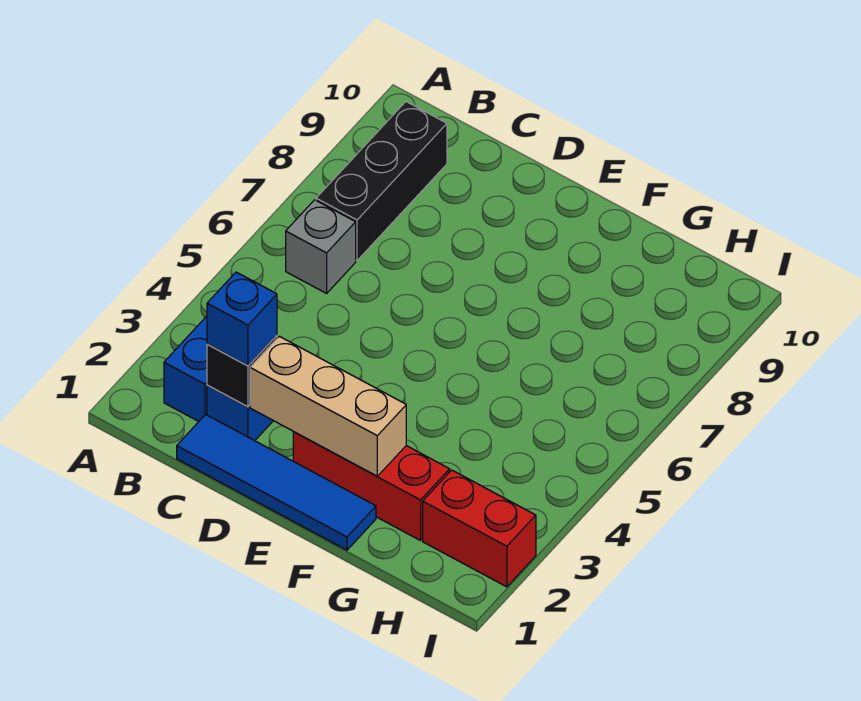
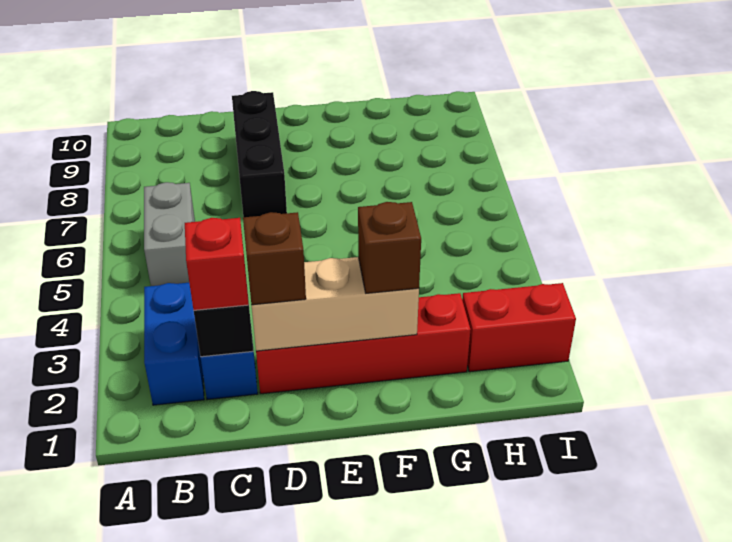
grey brick B6 level 1 -> grey brick B5:B6 level 1
black brick B7:B9 level 1 -> black brick D7:D9 level 1
blue tile C1:F1 level 1 -> none
blue brick C2 level 3 -> red brick C2 level 3
none -> brown brick D2 level 3
red brick E2:G2 level 1 -> red brick D2:G2 level 1
none -> brown brick F2 level 3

• _Your goal_
A word-for-word repetition of the data above, without pictures, is the expected answer.

• _Exercise result_
grey brick B6 level 1 -> grey brick B5:B6 level 1
black brick B7:B9 level 1 -> black brick D7:D9 level 1
blue tile C1:F1 level 1 -> none
blue brick C2 level 3 -> red brick C2 level 3
none -> brown brick D2 level 3
red brick E2:G2 level 1 -> red brick D2:G2 level 1
none -> brown brick F2 level 3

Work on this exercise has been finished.